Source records
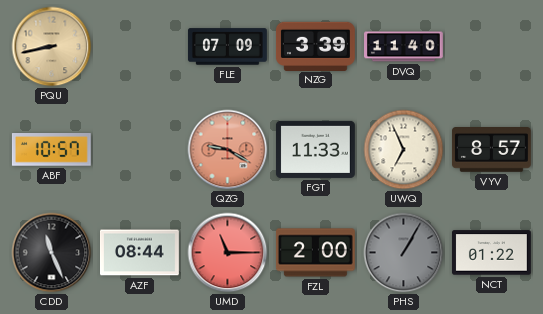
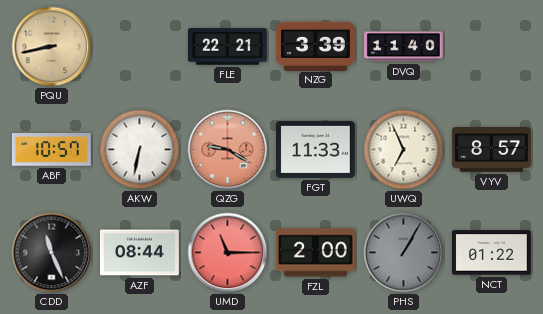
FLE: 07:09 -> 22:21
AKW: none -> 6:32
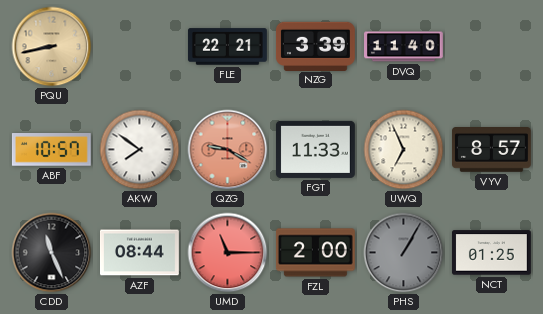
AKW: 6:32 -> 7:51
NCT: 01:22 -> 01:25
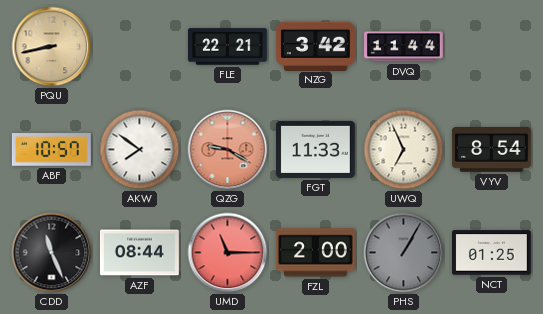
NZG: 3:39 -> 3:42
DVQ: 11:40 -> 11:44
VYV: 8:57 -> 8:54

EXERCISE AIM ▸ Update the entries above by writing "KWA" wherever "AKW" appears, changing nothing else, and leave the picture lines out of your answer.

RESPONSE TO THE EXERCISE ▸
FLE: 07:09 -> 22:21
KWA: none -> 6:32
KWA: 6:32 -> 7:51
NCT: 01:22 -> 01:25
NZG: 3:39 -> 3:42
DVQ: 11:40 -> 11:44
VYV: 8:57 -> 8:54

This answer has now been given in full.